■ Supplied data:
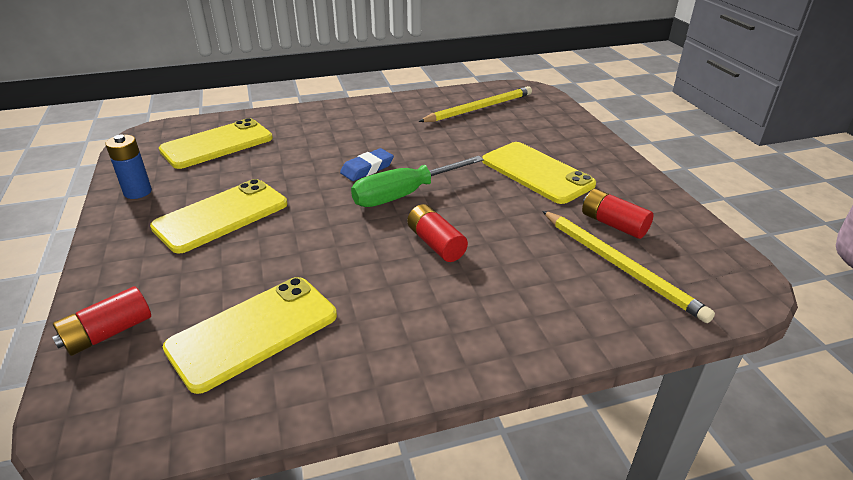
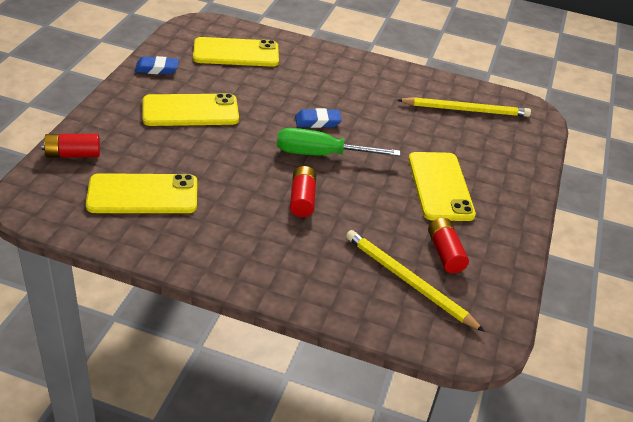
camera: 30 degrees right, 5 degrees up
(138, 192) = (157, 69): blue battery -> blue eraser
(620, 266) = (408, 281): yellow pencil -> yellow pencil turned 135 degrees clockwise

...

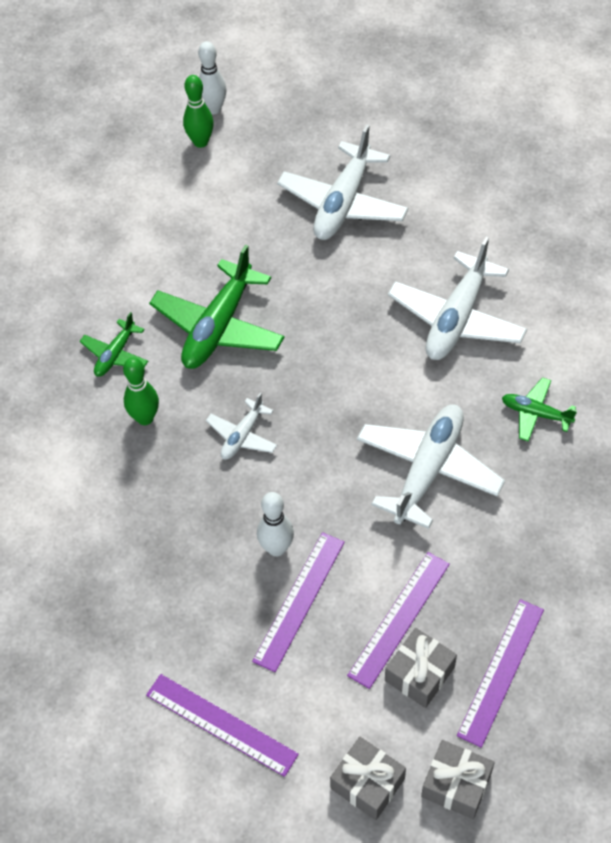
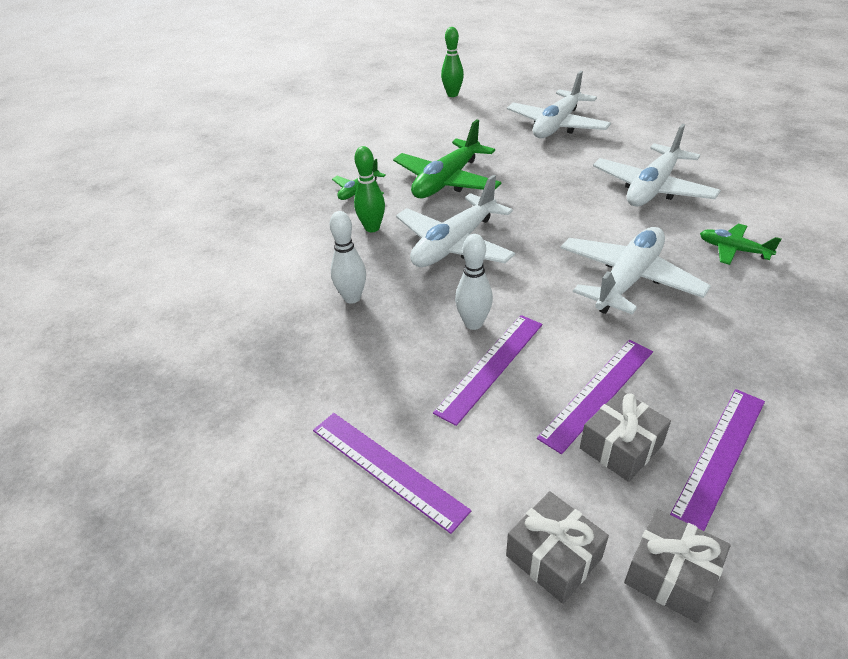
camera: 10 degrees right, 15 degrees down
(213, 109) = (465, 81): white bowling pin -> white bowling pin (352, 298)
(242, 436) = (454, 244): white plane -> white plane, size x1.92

■ Exercise brief:
This task calls for each line of the material that contains "white".

■ Task output:
(213, 109) = (465, 81): white bowling pin -> white bowling pin (352, 298)
(242, 436) = (454, 244): white plane -> white plane, size x1.92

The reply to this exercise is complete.